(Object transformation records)

● ● ● ● ●

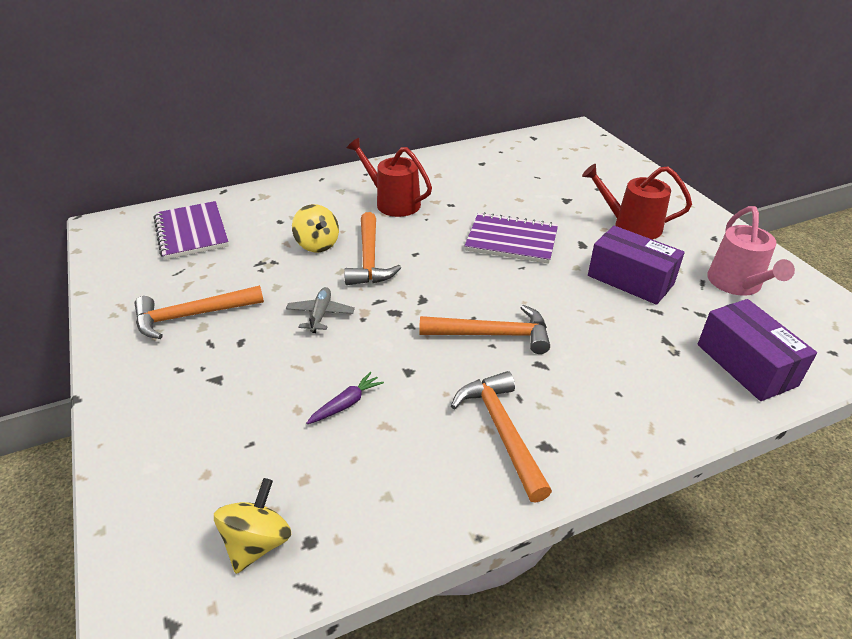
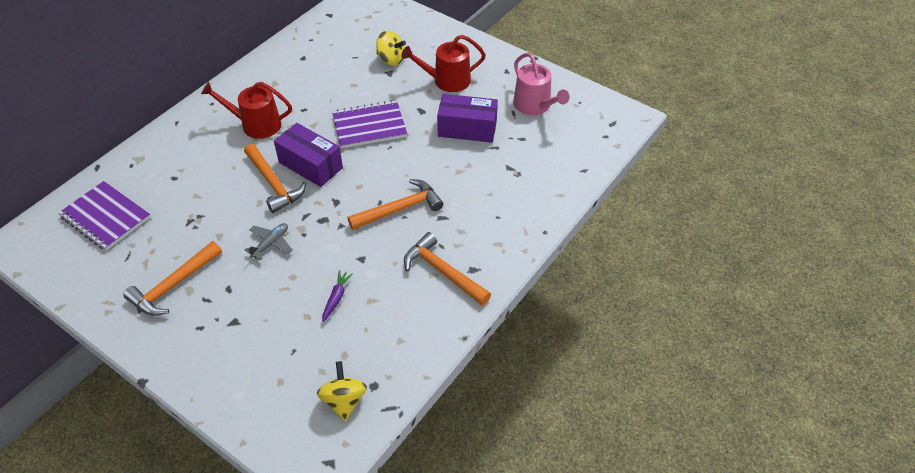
camera: 30 degrees left, 10 degrees up
grey plane [286,287,355,333] -> grey plane turned 60 degrees clockwise [245,223,293,260]
yellow spinning top [292,204,339,252] -> yellow spinning top moved to [376,31,406,66]
purple box [698,299,817,401] -> purple box moved to [274,123,343,187]

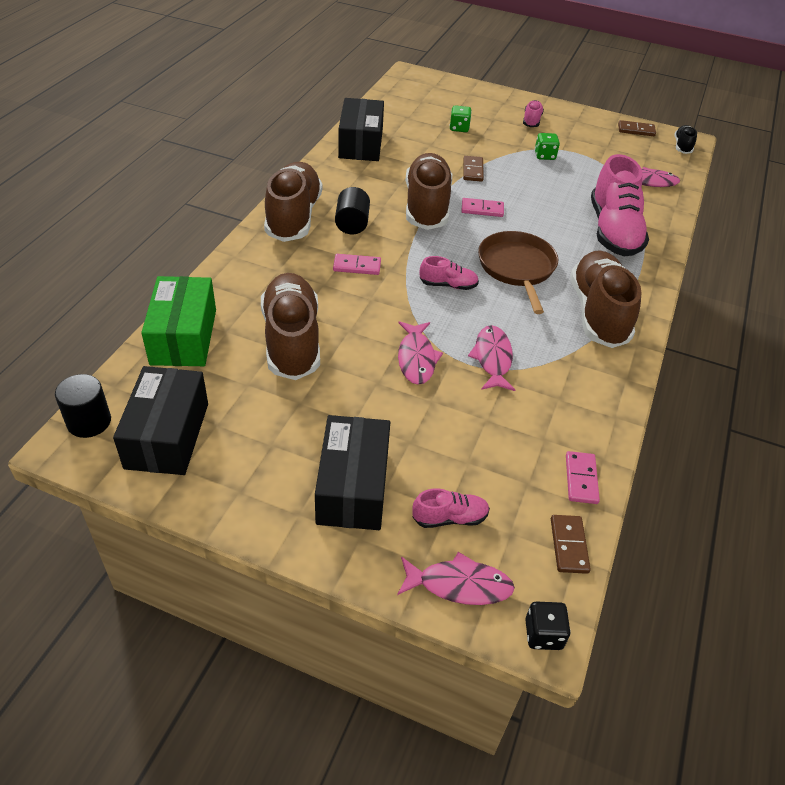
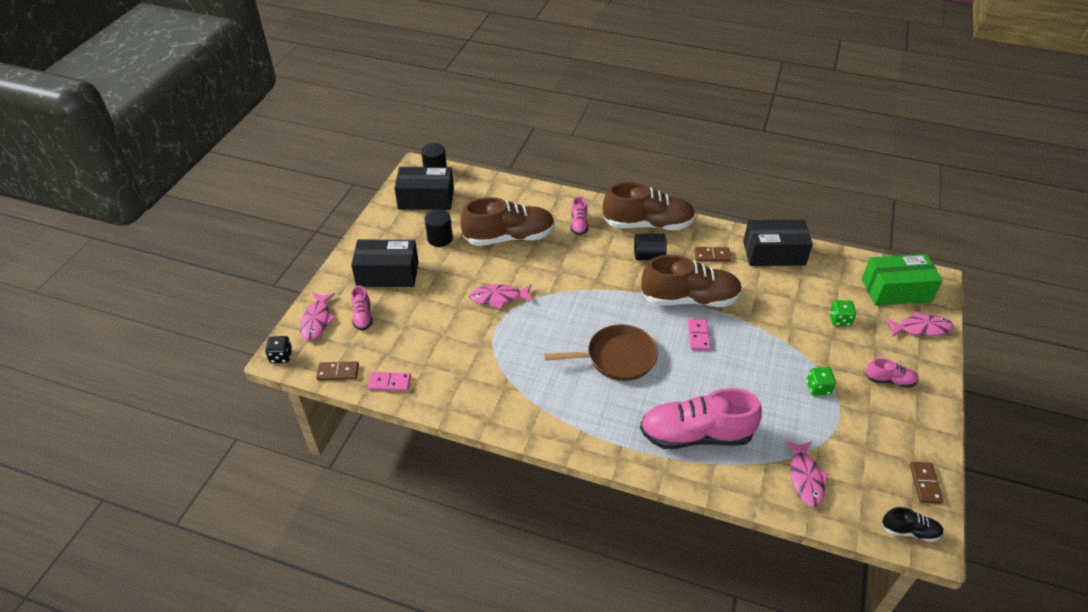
camera: 90 degrees right, 0 degrees up
green box [141,276,216,366] -> green box moved to [862,254,943,306]
pink domino [333,254,381,275] -> none
pink shoe [420,256,479,290] -> pink shoe moved to [571,196,588,235]
brown domino [463,156,484,182] -> brown domino moved to [694,247,732,262]
pink fish [468,325,515,391] -> pink fish moved to [884,312,954,337]
brown shoe [570,250,642,348] -> none
none -> black cylinder [425,209,453,247]

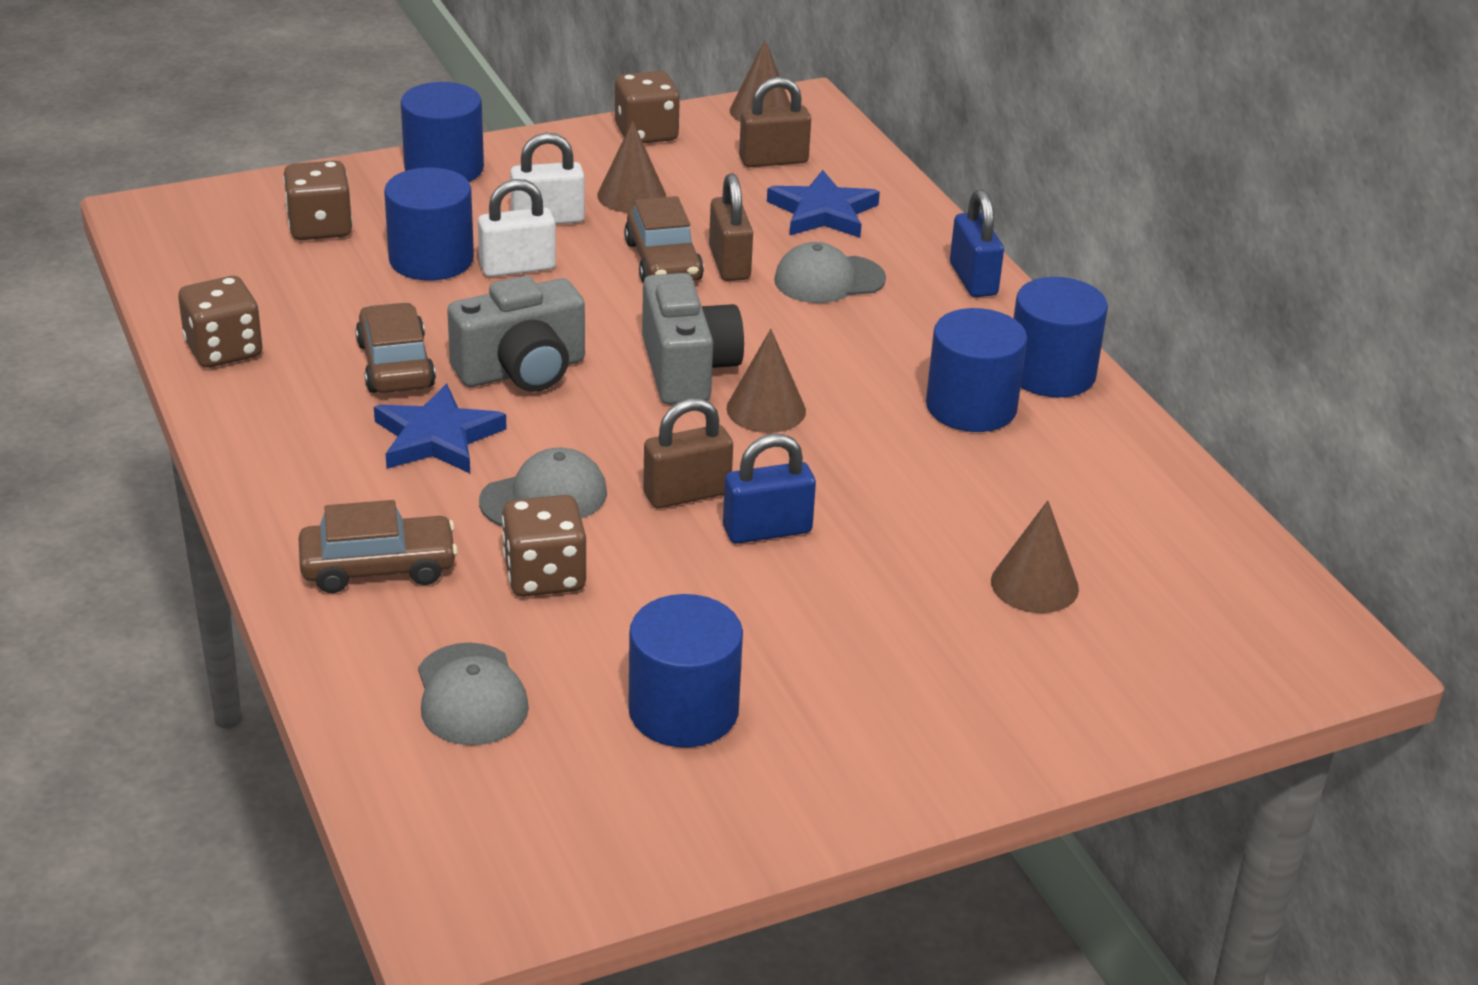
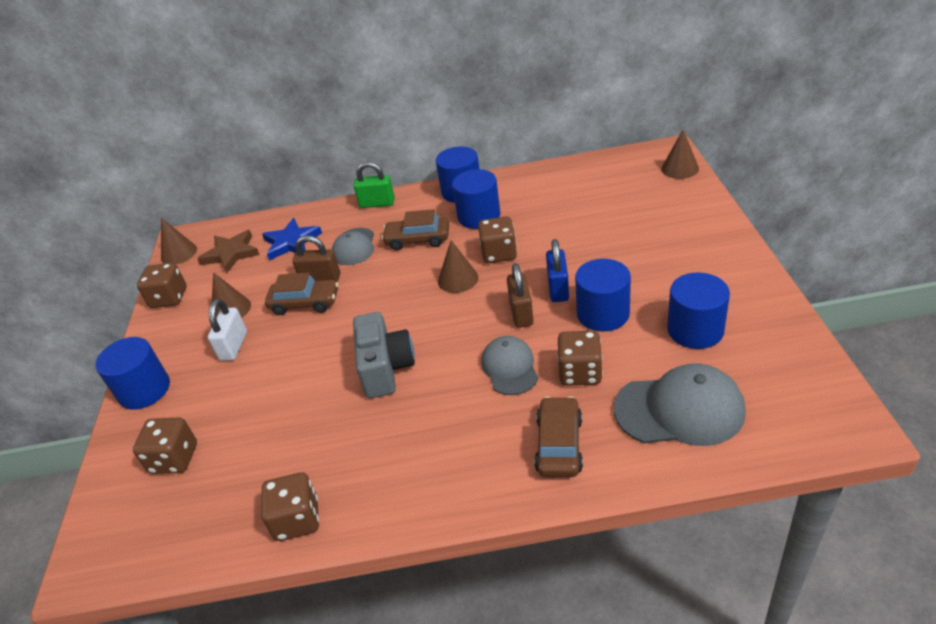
camera: 65 degrees left, 5 degrees up
brown car [355,302,436,393] -> brown car moved to [381,209,449,250]
blue star [374,384,507,473] -> none
blue cylinder [384,167,474,281] -> blue cylinder moved to [575,259,631,332]
grey cap [418,642,529,745] -> grey cap [614,364,746,446], size x1.58
white padlock [478,179,556,277] -> none
grey camera [642,273,744,405] -> none
brown padlock [739,77,811,167] -> brown star [197,230,260,273]
blue padlock [950,189,1004,297] -> green padlock [353,162,395,208]
brown cone [991,500,1079,613] -> brown cone moved to [661,130,699,179]
none -> brown dice [478,216,517,263]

● ● ● ● ●

### [EXERCISE DETAILS]
Wherever the string "moved" appears in the entries above, return the line it appears on.

### [WRITTEN ANSWER]
yellow spinning top [292,204,339,252] -> yellow spinning top moved to [376,31,406,66]
purple box [698,299,817,401] -> purple box moved to [274,123,343,187]
green box [141,276,216,366] -> green box moved to [862,254,943,306]
pink shoe [420,256,479,290] -> pink shoe moved to [571,196,588,235]
brown domino [463,156,484,182] -> brown domino moved to [694,247,732,262]
pink fish [468,325,515,391] -> pink fish moved to [884,312,954,337]
brown car [355,302,436,393] -> brown car moved to [381,209,449,250]
blue cylinder [384,167,474,281] -> blue cylinder moved to [575,259,631,332]
brown cone [991,500,1079,613] -> brown cone moved to [661,130,699,179]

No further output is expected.